### Required action
Report each line from the records where the string "turned" turns up.

### Data extract

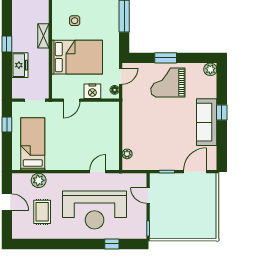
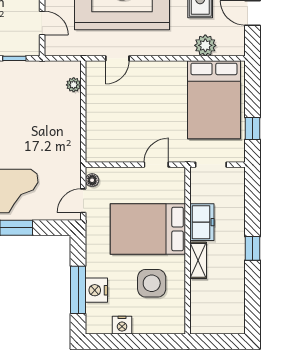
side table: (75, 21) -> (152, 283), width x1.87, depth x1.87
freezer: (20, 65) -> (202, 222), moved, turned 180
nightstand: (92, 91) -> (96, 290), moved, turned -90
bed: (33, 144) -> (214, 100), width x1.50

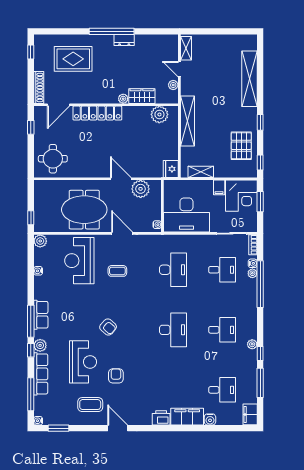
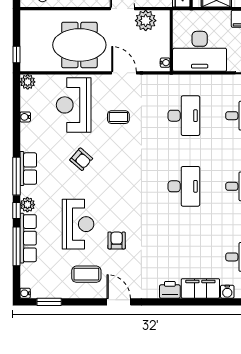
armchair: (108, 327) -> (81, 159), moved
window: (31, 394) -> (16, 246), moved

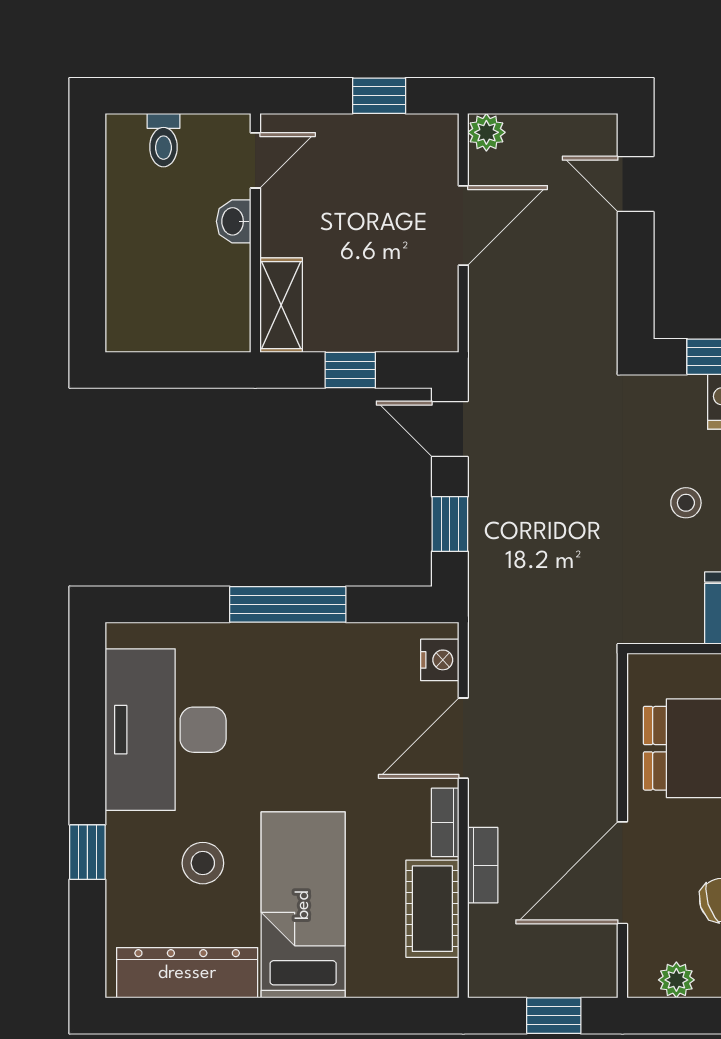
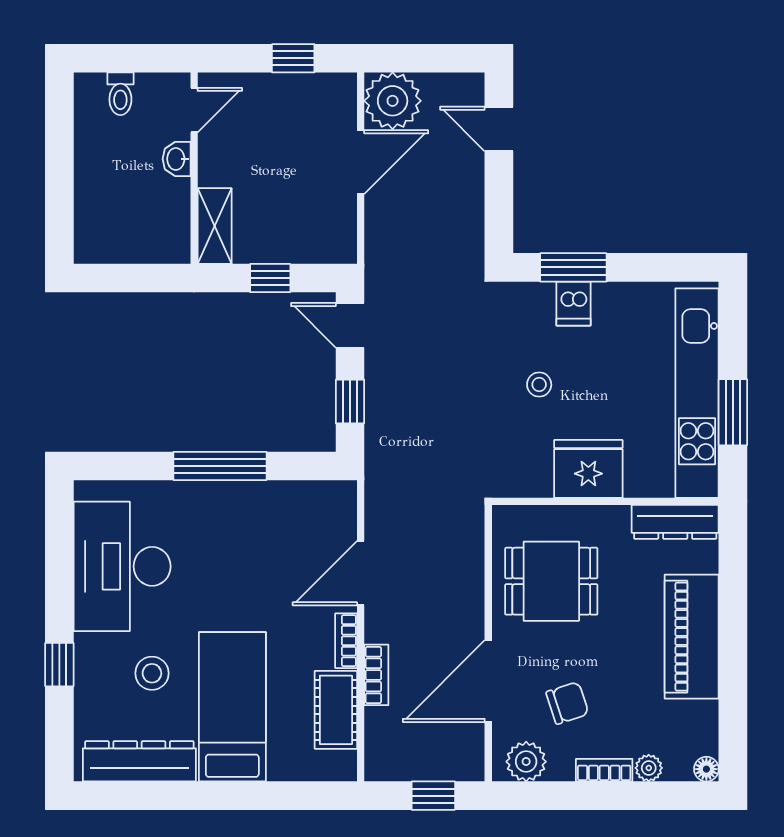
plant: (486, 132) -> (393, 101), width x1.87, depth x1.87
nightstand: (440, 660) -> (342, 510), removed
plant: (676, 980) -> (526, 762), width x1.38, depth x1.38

--

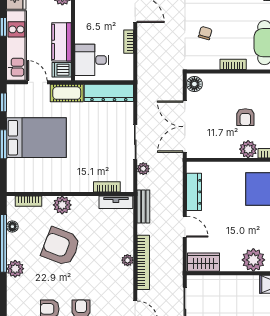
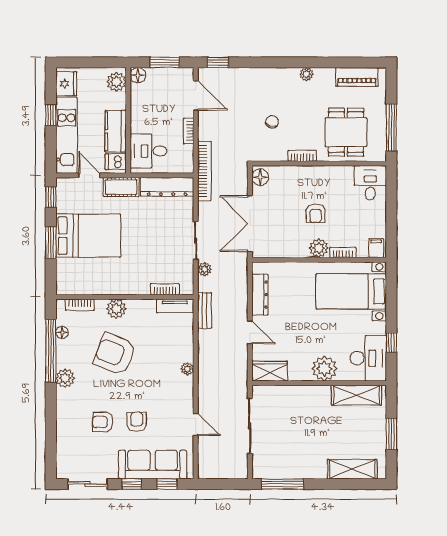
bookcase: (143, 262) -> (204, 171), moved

### Final answer
freezer: (20, 65) -> (202, 222), moved, turned 180
nightstand: (92, 91) -> (96, 290), moved, turned -90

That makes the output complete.